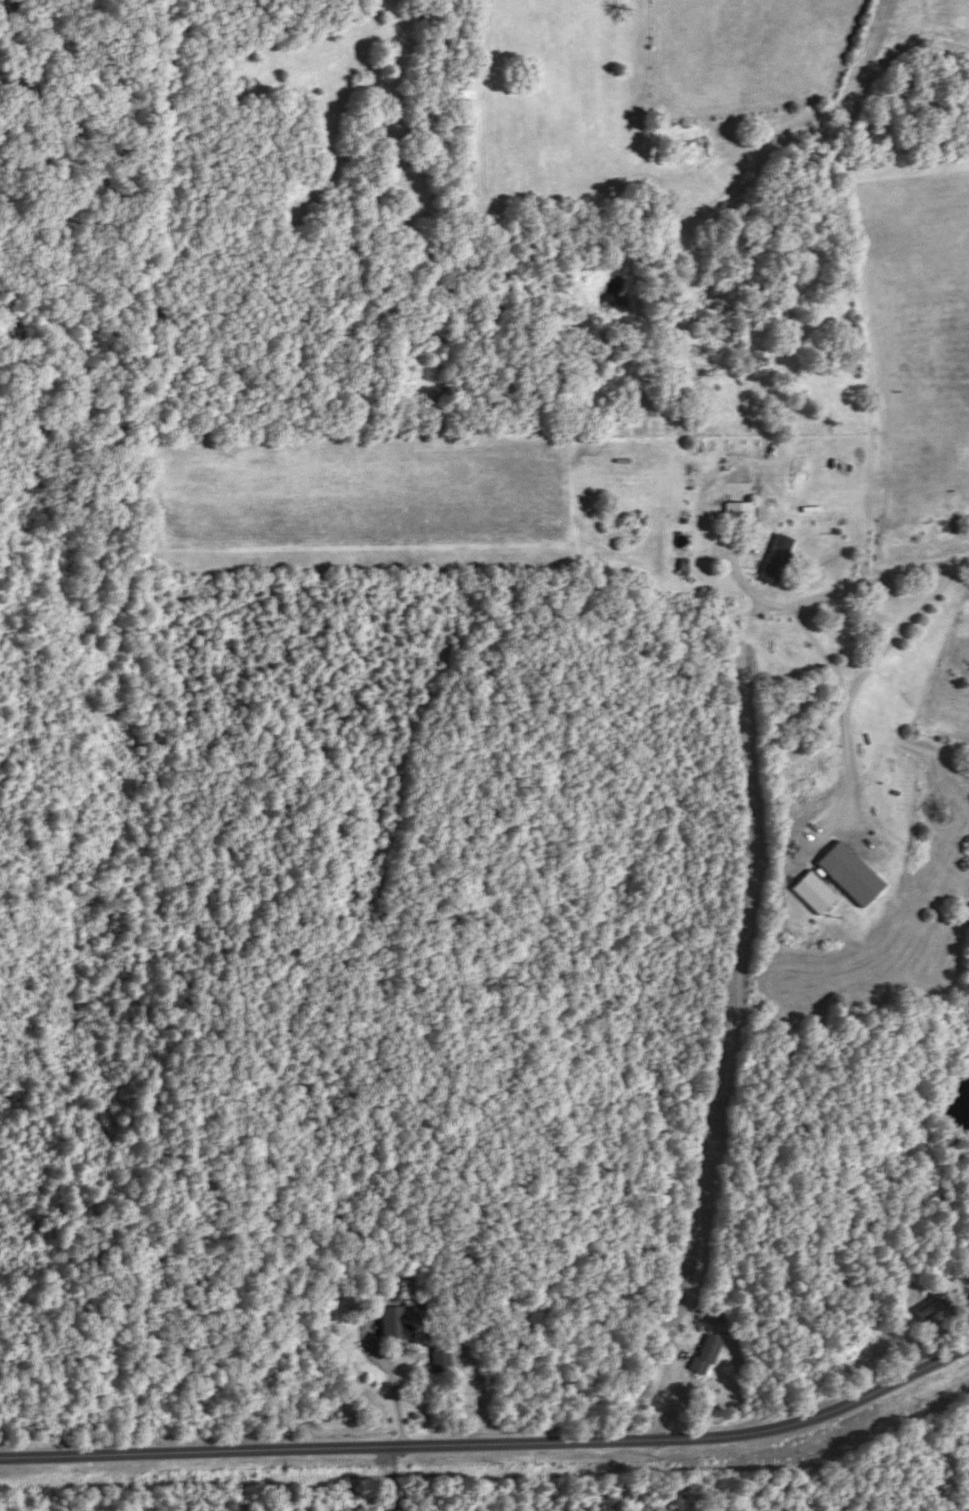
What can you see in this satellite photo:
building: (734, 513)
building: (772, 559)
road: (803, 605)
building: (850, 874)
building: (927, 1309)
road: (390, 1315)
building: (390, 1323)
building: (703, 1354)
building: (855, 1359)
building: (437, 1360)
road: (397, 1405)
road: (493, 1447)

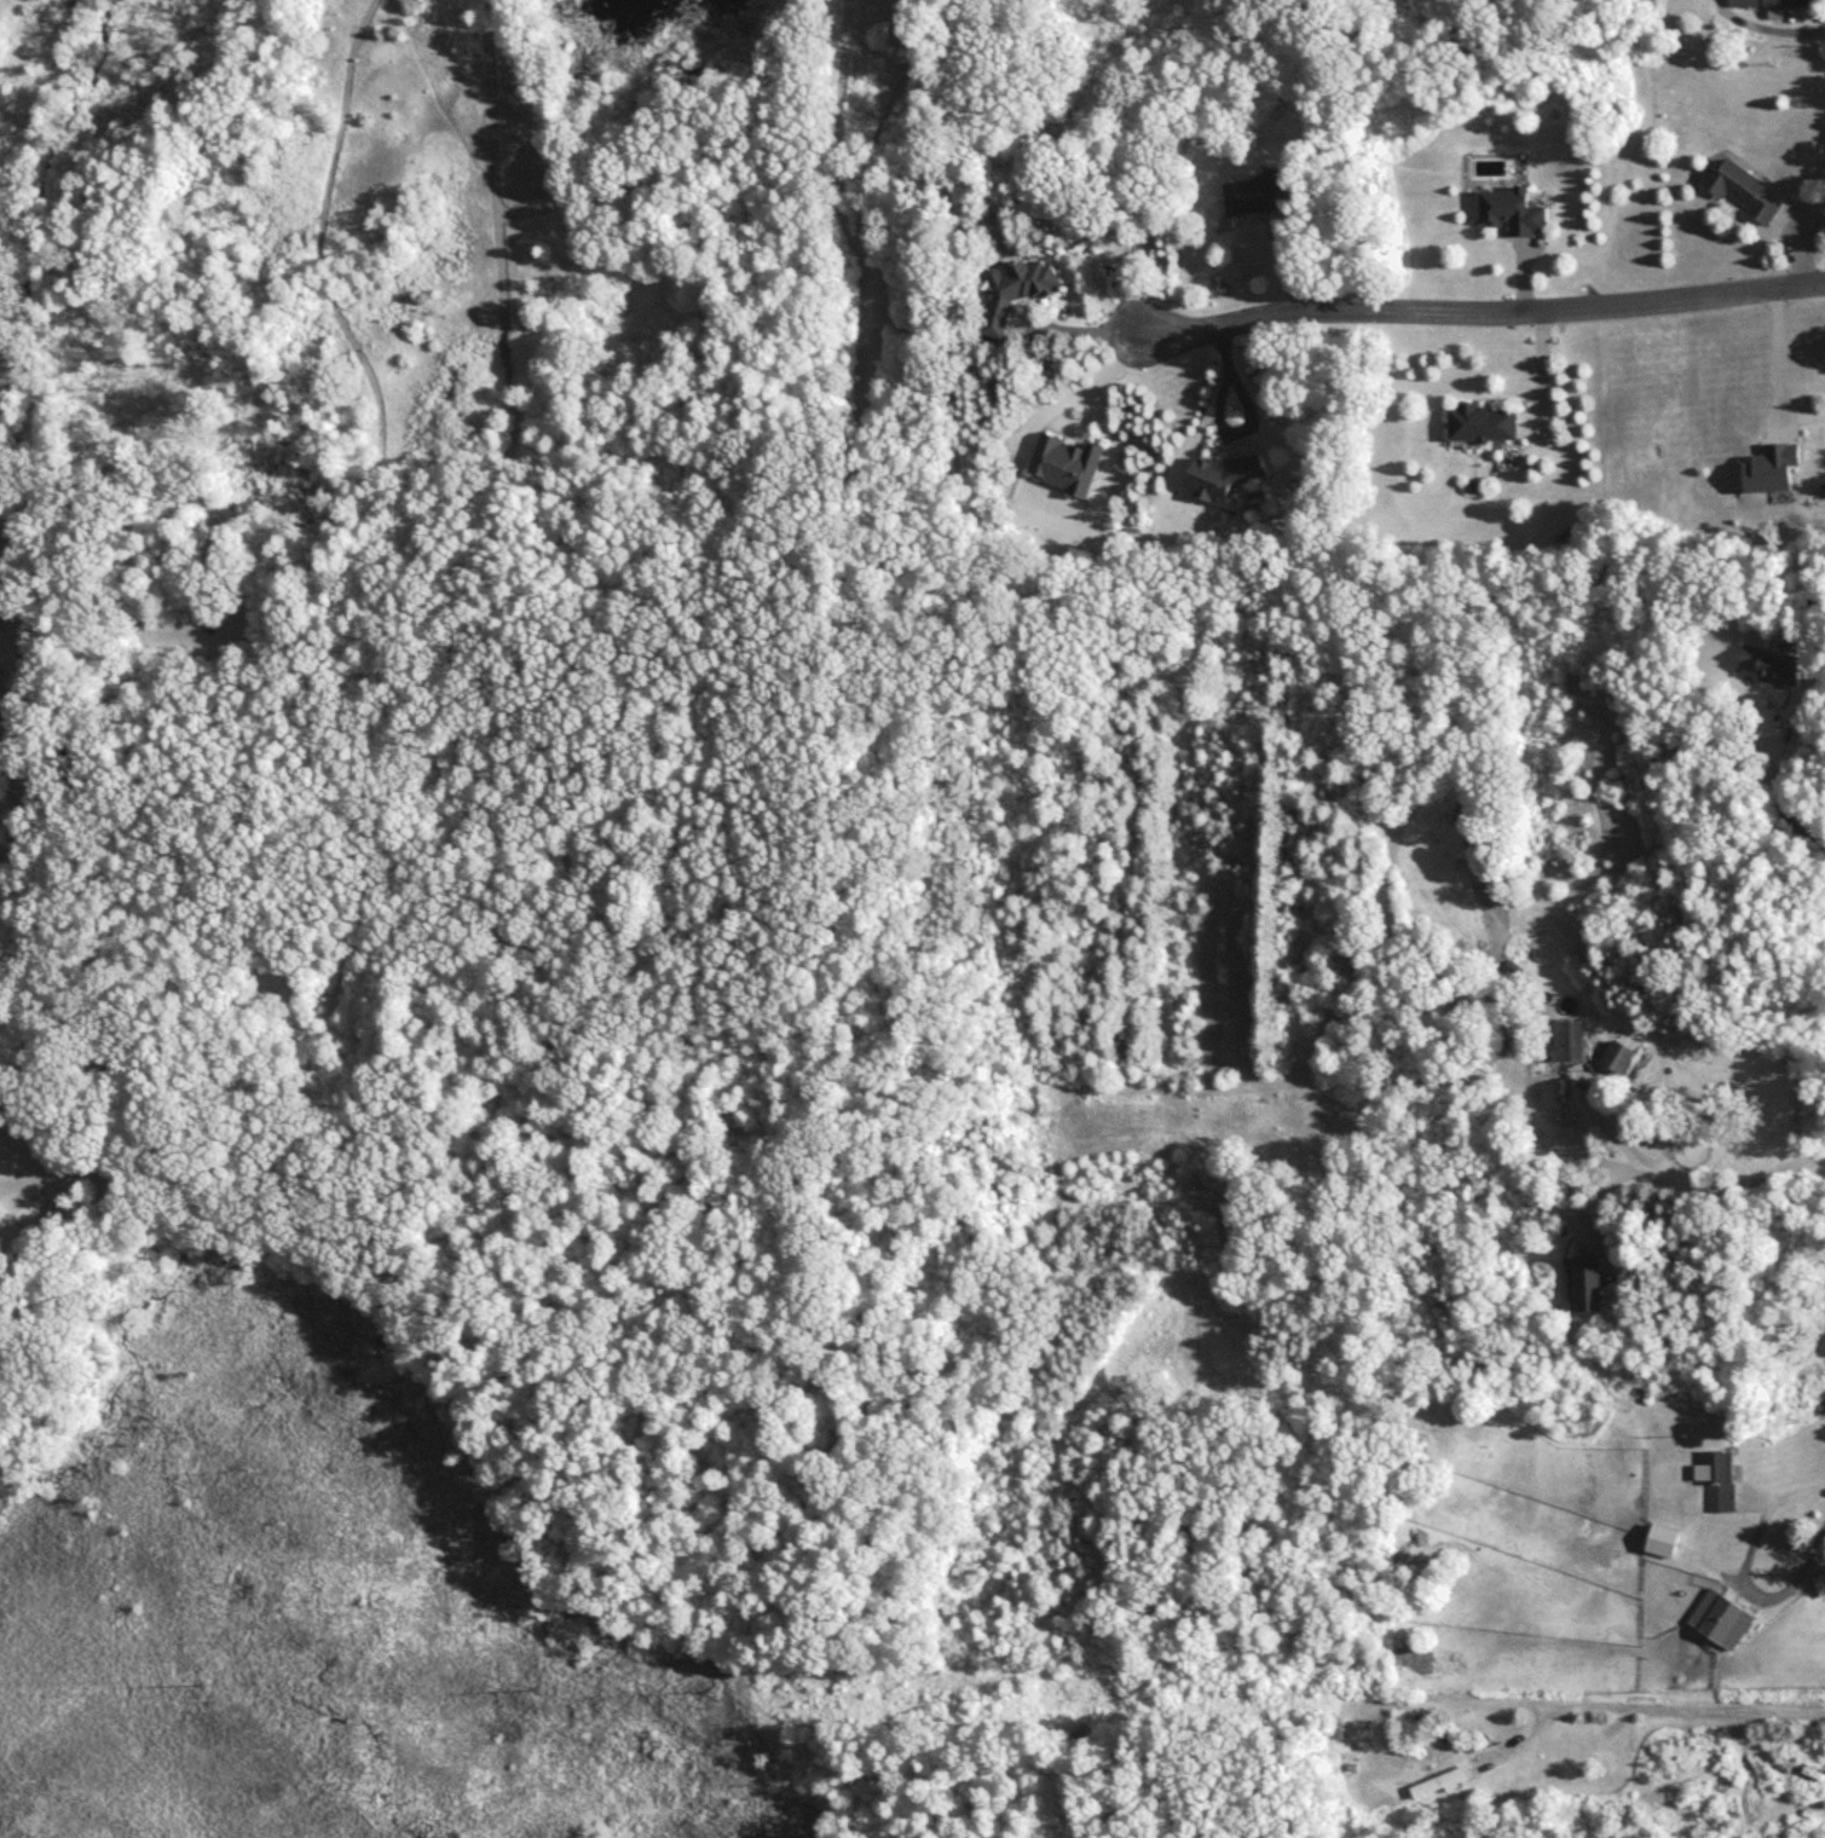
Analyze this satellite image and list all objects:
building: (1774, 2)
building: (1739, 196)
building: (1244, 203)
building: (1508, 217)
building: (1013, 296)
road: (1480, 310)
road: (1775, 351)
road: (1090, 392)
building: (1479, 430)
building: (1067, 470)
building: (1215, 482)
building: (1764, 668)
road: (1776, 788)
building: (1572, 1048)
road: (1661, 1173)
road: (1606, 1209)
building: (1586, 1290)
building: (1717, 1488)
road: (1744, 1579)
building: (1719, 1627)
road: (1651, 1710)
building: (1328, 1734)
building: (1437, 1789)

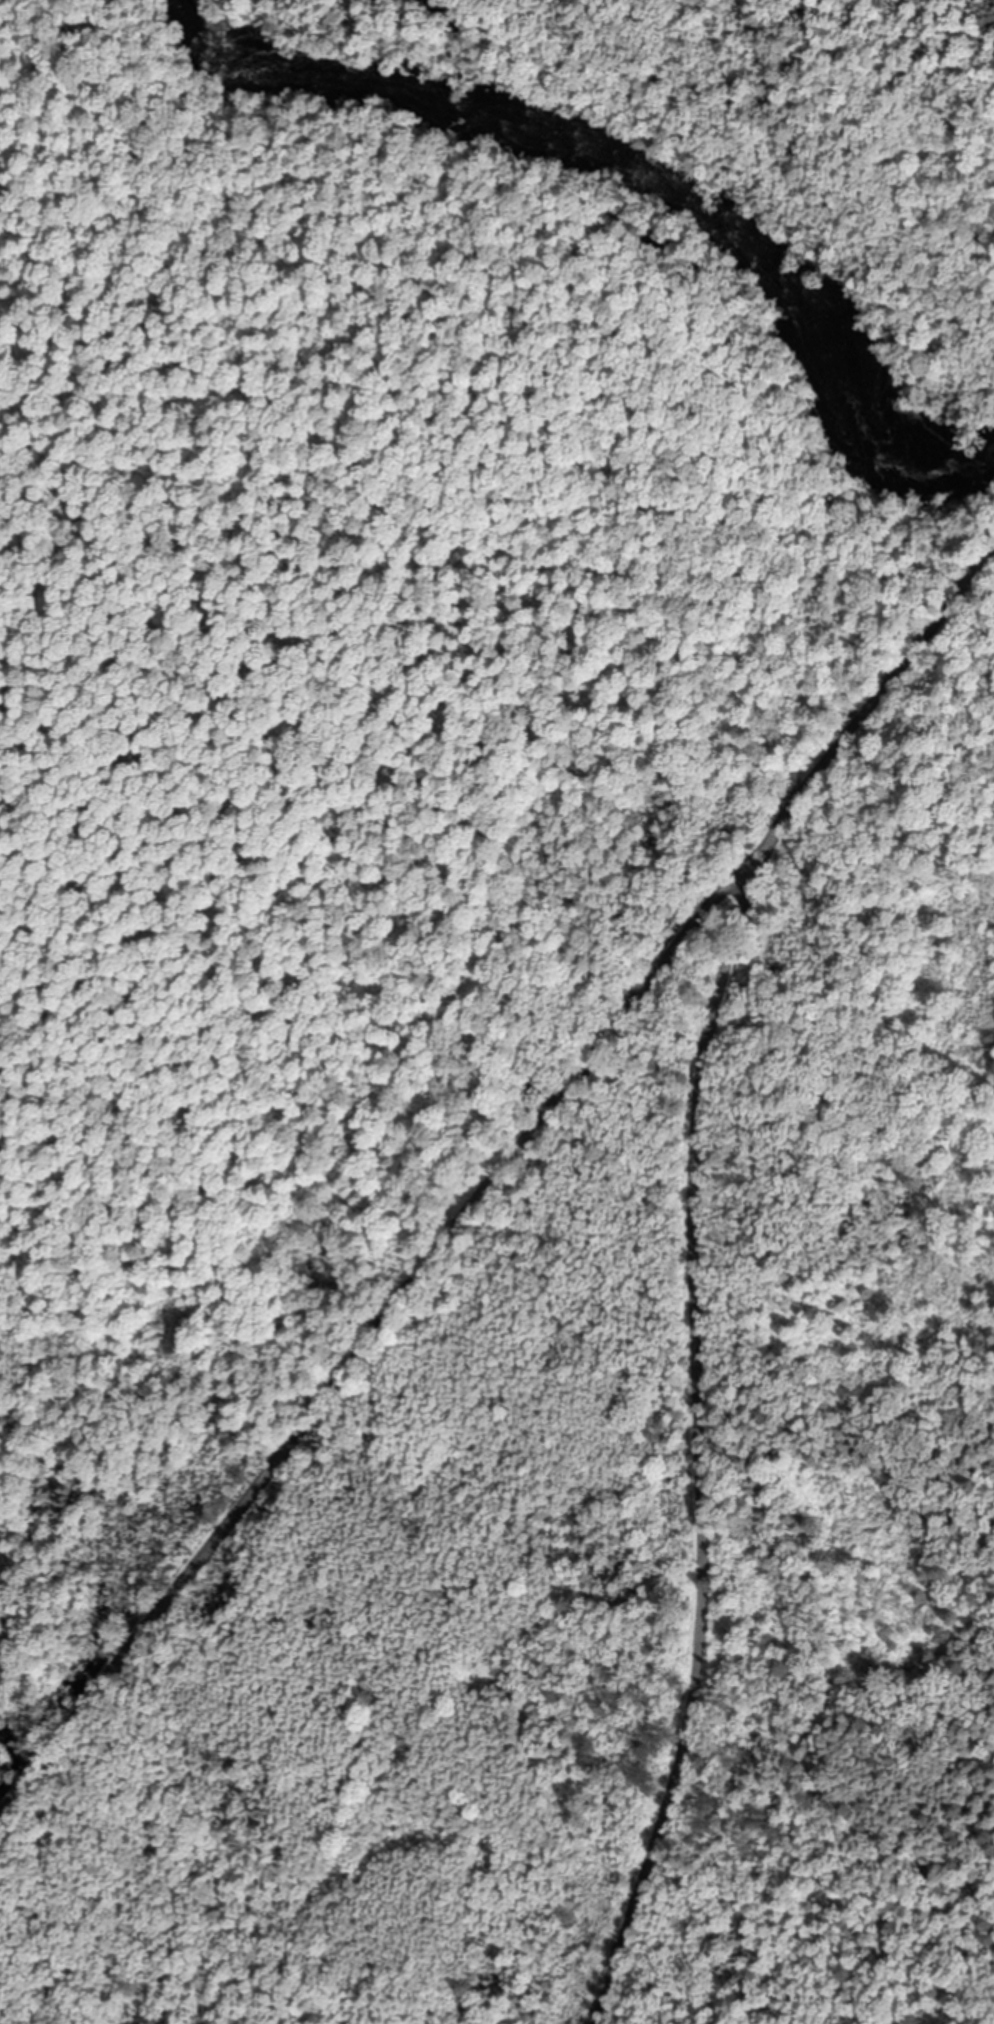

WORK REQUEST:
Word for word, restate all of the material, omitting the images.

RESPONSE TO THIS TASK:
What can you see in this satellite photo:
building: (734, 513)
building: (772, 559)
road: (803, 605)
building: (850, 874)
building: (927, 1309)
road: (390, 1315)
building: (390, 1323)
building: (703, 1354)
building: (855, 1359)
building: (437, 1360)
road: (397, 1405)
road: (493, 1447)

Analyze this satellite image and list all objects:
building: (1774, 2)
building: (1739, 196)
building: (1244, 203)
building: (1508, 217)
building: (1013, 296)
road: (1480, 310)
road: (1775, 351)
road: (1090, 392)
building: (1479, 430)
building: (1067, 470)
building: (1215, 482)
building: (1764, 668)
road: (1776, 788)
building: (1572, 1048)
road: (1661, 1173)
road: (1606, 1209)
building: (1586, 1290)
building: (1717, 1488)
road: (1744, 1579)
building: (1719, 1627)
road: (1651, 1710)
building: (1328, 1734)
building: (1437, 1789)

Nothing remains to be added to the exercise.